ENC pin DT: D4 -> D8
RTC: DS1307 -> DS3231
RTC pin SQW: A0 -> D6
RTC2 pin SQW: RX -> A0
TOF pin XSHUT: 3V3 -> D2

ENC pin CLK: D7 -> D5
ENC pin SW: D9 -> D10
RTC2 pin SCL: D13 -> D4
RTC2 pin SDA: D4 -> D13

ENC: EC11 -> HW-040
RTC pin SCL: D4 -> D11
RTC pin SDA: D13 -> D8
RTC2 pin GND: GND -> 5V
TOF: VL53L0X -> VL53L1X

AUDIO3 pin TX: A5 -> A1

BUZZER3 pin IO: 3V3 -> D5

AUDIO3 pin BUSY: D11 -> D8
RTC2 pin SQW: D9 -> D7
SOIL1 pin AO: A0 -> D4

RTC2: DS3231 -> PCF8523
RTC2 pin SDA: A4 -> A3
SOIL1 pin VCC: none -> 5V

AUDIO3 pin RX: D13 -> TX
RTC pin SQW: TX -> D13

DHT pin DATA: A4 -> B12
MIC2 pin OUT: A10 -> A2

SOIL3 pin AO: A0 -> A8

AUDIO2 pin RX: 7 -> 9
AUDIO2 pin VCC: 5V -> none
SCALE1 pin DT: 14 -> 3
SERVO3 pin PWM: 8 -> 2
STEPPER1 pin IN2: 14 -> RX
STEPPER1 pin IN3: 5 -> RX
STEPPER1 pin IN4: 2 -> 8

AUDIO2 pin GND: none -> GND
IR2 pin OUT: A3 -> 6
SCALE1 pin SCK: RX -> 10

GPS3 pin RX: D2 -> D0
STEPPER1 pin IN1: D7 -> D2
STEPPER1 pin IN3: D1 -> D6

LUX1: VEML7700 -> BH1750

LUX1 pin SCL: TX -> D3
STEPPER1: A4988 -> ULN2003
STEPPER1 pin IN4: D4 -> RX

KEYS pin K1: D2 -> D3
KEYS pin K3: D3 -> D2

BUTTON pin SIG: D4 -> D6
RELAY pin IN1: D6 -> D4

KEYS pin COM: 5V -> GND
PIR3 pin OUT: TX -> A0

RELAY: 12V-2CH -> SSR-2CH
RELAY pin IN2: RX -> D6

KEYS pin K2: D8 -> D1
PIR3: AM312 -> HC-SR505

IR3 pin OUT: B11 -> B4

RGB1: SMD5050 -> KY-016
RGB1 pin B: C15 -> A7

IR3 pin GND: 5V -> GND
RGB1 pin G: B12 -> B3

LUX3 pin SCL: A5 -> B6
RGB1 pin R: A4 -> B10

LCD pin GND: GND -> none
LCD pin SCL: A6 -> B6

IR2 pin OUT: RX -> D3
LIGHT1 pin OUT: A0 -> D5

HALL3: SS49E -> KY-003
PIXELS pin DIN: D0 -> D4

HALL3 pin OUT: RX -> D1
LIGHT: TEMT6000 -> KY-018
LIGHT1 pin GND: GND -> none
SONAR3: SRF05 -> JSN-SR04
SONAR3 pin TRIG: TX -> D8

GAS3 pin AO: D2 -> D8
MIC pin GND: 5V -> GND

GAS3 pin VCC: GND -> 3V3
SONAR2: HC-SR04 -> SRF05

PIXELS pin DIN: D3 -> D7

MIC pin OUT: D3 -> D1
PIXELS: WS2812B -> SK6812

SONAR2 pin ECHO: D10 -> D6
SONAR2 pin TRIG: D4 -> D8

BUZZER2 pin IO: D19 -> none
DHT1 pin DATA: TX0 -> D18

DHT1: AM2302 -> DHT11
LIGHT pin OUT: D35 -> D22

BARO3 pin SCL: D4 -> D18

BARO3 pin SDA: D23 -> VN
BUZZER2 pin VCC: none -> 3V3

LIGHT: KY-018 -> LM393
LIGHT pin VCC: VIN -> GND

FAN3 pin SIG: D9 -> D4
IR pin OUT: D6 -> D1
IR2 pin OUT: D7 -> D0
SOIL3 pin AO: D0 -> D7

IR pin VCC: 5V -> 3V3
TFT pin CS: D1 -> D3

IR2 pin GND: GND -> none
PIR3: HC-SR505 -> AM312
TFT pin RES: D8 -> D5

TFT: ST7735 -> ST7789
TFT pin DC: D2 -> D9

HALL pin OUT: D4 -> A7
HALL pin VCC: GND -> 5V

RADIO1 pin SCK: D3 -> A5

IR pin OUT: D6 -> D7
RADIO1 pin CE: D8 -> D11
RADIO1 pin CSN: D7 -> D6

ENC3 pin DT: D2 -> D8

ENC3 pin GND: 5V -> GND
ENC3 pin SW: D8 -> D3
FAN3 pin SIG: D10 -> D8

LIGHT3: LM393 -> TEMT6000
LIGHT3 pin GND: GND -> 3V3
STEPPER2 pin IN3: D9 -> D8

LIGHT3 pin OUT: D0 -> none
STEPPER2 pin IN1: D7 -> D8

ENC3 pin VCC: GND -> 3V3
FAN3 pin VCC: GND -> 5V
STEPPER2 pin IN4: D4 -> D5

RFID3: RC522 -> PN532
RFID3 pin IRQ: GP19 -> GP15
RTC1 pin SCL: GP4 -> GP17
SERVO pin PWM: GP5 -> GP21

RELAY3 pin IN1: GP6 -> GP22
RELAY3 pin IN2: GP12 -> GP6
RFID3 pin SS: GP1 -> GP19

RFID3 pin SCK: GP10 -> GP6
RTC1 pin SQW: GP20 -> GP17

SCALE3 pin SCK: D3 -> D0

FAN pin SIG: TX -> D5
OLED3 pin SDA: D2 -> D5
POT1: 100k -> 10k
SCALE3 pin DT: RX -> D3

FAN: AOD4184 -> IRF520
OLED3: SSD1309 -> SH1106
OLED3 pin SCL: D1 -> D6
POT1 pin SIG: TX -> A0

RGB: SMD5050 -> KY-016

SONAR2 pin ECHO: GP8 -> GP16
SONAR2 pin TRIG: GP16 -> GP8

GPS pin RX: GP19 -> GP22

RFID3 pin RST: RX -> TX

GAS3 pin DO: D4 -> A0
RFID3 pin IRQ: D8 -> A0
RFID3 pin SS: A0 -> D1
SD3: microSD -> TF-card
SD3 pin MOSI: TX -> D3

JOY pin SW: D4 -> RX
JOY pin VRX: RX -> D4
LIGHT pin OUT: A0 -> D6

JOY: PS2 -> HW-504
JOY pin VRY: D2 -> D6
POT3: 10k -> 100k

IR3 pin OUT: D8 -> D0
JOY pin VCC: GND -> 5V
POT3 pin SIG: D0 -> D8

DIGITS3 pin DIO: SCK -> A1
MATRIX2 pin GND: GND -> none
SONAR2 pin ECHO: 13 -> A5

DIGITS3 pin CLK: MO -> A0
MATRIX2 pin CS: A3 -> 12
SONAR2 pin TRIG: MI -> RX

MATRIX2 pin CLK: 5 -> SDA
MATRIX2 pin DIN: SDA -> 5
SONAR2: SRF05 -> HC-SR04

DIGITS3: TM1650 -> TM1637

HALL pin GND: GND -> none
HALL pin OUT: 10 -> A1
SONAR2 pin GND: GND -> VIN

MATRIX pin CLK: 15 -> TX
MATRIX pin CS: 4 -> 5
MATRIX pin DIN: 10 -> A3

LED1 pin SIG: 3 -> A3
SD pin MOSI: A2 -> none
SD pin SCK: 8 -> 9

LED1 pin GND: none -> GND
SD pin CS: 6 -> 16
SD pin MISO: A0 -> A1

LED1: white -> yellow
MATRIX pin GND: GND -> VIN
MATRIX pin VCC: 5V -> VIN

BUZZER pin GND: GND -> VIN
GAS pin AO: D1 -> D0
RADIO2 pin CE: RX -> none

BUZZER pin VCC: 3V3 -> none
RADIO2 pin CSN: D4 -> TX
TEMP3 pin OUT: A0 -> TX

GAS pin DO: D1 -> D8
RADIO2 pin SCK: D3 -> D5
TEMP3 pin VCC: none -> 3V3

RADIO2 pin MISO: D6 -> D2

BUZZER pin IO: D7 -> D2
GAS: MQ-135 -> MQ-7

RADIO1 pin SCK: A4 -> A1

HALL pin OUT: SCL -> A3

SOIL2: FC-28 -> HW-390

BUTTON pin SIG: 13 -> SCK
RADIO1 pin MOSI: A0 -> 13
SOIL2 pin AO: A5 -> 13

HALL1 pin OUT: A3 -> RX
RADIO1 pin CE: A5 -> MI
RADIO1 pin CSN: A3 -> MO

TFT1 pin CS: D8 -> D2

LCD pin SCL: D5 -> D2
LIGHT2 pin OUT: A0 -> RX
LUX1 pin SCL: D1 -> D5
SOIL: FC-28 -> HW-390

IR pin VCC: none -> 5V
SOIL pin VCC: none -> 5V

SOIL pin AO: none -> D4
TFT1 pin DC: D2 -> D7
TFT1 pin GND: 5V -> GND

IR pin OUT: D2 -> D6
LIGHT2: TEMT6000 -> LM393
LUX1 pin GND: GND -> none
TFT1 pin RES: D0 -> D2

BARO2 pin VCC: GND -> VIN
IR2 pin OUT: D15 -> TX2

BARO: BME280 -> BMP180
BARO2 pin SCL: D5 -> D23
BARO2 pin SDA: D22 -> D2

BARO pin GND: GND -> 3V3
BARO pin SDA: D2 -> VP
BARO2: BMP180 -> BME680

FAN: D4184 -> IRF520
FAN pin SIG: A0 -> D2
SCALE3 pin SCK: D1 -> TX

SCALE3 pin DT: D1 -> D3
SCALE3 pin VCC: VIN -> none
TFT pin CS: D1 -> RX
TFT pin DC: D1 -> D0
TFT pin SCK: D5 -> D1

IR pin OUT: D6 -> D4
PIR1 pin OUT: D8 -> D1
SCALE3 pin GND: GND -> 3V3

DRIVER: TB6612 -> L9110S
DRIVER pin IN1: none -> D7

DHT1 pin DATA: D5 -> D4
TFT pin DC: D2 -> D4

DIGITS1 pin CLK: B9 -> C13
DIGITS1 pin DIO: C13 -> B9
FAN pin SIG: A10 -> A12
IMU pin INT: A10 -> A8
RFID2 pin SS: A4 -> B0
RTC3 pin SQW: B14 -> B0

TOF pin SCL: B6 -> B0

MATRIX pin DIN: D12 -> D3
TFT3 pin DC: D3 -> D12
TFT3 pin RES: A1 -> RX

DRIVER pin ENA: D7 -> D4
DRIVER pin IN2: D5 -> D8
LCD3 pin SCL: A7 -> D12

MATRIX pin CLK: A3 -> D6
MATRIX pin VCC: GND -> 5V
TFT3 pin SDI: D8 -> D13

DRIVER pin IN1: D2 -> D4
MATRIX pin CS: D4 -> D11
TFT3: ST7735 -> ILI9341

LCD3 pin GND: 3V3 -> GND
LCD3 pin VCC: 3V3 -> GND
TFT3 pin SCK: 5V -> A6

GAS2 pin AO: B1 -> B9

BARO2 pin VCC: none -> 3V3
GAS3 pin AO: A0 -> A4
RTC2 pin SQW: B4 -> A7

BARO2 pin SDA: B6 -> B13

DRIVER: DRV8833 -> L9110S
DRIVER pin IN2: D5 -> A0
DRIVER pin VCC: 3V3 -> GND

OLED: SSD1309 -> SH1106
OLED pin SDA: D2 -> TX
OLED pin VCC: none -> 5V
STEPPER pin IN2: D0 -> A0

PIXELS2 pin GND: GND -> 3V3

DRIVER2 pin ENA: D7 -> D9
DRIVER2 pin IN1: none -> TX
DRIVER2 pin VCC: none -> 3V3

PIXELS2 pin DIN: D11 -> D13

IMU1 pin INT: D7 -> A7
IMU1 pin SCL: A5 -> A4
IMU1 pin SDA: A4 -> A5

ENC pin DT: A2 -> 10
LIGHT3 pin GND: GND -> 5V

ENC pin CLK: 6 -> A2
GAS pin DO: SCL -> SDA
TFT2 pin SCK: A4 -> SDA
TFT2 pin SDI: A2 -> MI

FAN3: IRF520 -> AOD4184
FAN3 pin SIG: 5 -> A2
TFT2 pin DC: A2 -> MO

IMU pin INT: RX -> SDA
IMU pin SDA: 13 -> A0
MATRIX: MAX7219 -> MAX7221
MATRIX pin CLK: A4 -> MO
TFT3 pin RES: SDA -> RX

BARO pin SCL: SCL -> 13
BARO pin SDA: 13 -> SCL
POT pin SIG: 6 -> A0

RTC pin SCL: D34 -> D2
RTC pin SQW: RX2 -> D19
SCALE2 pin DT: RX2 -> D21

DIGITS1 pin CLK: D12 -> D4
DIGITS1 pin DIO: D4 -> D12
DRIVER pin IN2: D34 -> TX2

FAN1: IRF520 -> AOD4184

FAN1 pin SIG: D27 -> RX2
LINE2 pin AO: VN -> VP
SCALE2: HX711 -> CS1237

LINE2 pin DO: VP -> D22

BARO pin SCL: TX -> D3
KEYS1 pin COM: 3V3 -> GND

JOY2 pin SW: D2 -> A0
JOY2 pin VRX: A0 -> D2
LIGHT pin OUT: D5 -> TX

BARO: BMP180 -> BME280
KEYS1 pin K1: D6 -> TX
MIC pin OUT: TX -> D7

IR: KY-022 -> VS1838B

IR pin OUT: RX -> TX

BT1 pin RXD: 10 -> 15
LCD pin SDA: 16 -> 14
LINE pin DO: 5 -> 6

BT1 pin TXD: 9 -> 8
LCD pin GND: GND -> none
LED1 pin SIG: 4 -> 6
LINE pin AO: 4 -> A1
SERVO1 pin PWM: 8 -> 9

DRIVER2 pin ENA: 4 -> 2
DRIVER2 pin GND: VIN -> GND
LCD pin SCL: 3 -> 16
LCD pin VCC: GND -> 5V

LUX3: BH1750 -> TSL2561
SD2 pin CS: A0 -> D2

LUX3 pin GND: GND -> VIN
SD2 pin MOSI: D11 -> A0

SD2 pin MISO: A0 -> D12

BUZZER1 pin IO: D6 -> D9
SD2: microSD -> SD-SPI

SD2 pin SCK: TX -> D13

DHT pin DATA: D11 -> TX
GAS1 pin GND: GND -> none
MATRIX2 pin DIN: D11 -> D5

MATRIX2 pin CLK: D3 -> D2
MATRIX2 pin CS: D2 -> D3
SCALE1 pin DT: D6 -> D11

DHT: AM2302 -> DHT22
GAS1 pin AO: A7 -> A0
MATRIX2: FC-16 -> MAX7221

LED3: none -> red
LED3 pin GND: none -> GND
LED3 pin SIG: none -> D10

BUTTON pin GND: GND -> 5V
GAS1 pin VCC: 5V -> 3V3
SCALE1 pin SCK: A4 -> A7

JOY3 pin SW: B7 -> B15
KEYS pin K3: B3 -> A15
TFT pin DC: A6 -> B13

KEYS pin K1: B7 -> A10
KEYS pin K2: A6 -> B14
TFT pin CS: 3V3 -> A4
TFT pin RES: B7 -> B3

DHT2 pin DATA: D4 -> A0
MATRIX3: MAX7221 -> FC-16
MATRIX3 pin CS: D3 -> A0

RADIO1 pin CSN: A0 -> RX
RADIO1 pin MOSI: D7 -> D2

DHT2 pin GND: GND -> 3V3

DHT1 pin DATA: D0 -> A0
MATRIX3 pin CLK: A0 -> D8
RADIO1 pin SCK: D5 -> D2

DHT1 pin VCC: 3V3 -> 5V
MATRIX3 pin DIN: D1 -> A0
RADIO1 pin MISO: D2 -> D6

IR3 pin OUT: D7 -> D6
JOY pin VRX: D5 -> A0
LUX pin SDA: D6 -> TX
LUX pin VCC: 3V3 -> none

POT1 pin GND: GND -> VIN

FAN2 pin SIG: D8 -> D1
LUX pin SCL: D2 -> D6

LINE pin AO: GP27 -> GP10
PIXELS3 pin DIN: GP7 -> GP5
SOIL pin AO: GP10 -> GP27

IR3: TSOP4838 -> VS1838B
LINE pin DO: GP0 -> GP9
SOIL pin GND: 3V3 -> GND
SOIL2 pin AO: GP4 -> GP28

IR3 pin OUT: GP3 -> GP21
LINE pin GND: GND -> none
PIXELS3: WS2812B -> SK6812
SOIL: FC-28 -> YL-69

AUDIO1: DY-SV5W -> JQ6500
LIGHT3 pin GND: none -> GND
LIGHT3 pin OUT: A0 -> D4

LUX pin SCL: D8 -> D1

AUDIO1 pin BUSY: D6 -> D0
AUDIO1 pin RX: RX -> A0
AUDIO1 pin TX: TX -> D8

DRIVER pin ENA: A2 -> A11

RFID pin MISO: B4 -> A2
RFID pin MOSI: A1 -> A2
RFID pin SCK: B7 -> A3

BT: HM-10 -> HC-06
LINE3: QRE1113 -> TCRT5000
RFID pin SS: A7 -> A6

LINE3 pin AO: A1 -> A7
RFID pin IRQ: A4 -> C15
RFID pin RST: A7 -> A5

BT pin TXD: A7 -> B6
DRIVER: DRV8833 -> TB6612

^^^^^^^^^^^^^^^^

# [Task item]
Within the data above, the span starting at the line containing "MATRIX pin CS: 4 -> 5" and ending at the line containing "GAS pin AO: D1 -> D0" is to be retyped exactly, with no other lines.

# [Solution to this exercise]
MATRIX pin CS: 4 -> 5
MATRIX pin DIN: 10 -> A3

LED1 pin SIG: 3 -> A3
SD pin MOSI: A2 -> none
SD pin SCK: 8 -> 9

LED1 pin GND: none -> GND
SD pin CS: 6 -> 16
SD pin MISO: A0 -> A1

LED1: white -> yellow
MATRIX pin GND: GND -> VIN
MATRIX pin VCC: 5V -> VIN

BUZZER pin GND: GND -> VIN
GAS pin AO: D1 -> D0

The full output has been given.